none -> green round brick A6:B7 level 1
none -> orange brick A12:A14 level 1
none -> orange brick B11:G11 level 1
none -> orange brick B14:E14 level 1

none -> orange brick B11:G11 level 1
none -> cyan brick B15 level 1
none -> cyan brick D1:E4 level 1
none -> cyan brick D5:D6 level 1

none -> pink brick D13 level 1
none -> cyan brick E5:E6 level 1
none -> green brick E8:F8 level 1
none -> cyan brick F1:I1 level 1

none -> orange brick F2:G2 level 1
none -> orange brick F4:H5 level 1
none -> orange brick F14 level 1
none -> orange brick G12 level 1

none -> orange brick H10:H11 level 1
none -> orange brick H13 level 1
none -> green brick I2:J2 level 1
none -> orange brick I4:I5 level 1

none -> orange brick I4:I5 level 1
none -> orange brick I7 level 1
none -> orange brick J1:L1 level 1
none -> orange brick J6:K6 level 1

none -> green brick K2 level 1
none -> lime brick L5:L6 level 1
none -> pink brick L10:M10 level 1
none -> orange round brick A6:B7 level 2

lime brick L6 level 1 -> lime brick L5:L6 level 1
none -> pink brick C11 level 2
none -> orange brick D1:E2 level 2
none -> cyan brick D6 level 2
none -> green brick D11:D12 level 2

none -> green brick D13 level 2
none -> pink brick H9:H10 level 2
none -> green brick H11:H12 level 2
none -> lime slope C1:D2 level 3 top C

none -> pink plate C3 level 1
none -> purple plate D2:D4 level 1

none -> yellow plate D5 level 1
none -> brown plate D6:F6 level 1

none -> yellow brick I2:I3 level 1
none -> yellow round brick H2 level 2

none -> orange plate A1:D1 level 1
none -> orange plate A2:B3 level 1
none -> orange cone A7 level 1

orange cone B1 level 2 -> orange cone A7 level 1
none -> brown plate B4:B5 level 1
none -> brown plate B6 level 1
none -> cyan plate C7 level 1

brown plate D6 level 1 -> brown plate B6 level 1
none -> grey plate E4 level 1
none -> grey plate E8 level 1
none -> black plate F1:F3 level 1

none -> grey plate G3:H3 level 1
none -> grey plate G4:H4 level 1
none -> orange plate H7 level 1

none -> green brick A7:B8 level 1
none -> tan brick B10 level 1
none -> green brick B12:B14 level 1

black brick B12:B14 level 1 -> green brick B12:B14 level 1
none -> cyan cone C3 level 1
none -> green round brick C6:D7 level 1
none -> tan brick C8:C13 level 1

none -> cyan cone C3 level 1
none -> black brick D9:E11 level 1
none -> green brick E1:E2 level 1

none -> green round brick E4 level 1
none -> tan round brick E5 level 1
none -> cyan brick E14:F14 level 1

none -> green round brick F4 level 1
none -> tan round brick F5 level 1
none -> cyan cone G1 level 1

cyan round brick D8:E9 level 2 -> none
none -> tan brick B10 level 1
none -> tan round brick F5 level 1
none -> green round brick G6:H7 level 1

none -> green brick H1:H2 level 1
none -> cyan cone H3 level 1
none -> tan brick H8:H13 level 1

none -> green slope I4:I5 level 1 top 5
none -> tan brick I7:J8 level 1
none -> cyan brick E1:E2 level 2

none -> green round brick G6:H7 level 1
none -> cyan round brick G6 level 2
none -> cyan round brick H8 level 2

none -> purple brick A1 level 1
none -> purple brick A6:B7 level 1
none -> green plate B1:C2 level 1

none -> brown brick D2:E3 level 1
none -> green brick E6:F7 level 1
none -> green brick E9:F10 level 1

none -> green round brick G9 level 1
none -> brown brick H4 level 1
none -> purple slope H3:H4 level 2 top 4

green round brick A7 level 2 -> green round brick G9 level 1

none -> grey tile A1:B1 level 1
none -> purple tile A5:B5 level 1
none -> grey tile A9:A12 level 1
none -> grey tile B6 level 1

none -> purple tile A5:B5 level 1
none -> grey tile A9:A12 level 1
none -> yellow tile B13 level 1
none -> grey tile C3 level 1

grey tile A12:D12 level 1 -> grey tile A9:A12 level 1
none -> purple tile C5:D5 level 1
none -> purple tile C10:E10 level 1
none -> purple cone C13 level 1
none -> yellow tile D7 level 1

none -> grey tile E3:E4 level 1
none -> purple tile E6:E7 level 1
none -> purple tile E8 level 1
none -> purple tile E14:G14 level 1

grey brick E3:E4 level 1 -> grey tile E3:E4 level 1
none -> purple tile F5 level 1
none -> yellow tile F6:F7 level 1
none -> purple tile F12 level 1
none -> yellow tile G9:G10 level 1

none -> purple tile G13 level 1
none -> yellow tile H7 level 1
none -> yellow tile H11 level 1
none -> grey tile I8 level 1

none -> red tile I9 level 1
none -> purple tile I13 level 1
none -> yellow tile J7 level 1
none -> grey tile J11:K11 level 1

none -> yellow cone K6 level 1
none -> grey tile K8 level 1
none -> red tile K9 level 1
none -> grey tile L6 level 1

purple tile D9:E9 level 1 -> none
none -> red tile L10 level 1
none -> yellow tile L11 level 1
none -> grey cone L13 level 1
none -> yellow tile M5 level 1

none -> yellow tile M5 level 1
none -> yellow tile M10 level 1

• Work instructions:
Which lines of the records hold the string "black"? Copy each one.

• Result of the task:
none -> black plate F1:F3 level 1
black brick B12:B14 level 1 -> green brick B12:B14 level 1
none -> black brick D9:E11 level 1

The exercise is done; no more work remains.